### Exercise
The answer must be the full listing, written out exactly.
_ _ _ _ _ _ _
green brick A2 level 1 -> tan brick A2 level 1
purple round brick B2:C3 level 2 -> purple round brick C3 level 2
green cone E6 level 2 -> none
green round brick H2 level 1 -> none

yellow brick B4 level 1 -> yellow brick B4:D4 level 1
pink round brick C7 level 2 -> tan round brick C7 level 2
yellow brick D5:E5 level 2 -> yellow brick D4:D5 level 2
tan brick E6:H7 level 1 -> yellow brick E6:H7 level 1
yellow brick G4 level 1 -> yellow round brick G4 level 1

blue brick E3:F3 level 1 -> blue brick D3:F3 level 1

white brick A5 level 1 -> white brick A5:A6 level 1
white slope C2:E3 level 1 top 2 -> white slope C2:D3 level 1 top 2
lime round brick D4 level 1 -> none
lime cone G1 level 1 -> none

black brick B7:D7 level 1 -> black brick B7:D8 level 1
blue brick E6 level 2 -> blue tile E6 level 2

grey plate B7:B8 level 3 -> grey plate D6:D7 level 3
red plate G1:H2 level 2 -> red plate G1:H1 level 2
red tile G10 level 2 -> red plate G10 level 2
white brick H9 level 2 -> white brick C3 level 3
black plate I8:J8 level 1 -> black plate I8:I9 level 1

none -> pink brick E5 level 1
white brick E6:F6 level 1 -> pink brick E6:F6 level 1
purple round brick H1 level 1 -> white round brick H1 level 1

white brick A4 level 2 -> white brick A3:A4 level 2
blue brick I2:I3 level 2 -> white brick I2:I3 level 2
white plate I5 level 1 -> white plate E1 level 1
_ _ _ _ _ _ _
### Result of this exercise
green brick A2 level 1 -> tan brick A2 level 1
purple round brick B2:C3 level 2 -> purple round brick C3 level 2
green cone E6 level 2 -> none
green round brick H2 level 1 -> none

yellow brick B4 level 1 -> yellow brick B4:D4 level 1
pink round brick C7 level 2 -> tan round brick C7 level 2
yellow brick D5:E5 level 2 -> yellow brick D4:D5 level 2
tan brick E6:H7 level 1 -> yellow brick E6:H7 level 1
yellow brick G4 level 1 -> yellow round brick G4 level 1

blue brick E3:F3 level 1 -> blue brick D3:F3 level 1

white brick A5 level 1 -> white brick A5:A6 level 1
white slope C2:E3 level 1 top 2 -> white slope C2:D3 level 1 top 2
lime round brick D4 level 1 -> none
lime cone G1 level 1 -> none

black brick B7:D7 level 1 -> black brick B7:D8 level 1
blue brick E6 level 2 -> blue tile E6 level 2

grey plate B7:B8 level 3 -> grey plate D6:D7 level 3
red plate G1:H2 level 2 -> red plate G1:H1 level 2
red tile G10 level 2 -> red plate G10 level 2
white brick H9 level 2 -> white brick C3 level 3
black plate I8:J8 level 1 -> black plate I8:I9 level 1

none -> pink brick E5 level 1
white brick E6:F6 level 1 -> pink brick E6:F6 level 1
purple round brick H1 level 1 -> white round brick H1 level 1

white brick A4 level 2 -> white brick A3:A4 level 2
blue brick I2:I3 level 2 -> white brick I2:I3 level 2
white plate I5 level 1 -> white plate E1 level 1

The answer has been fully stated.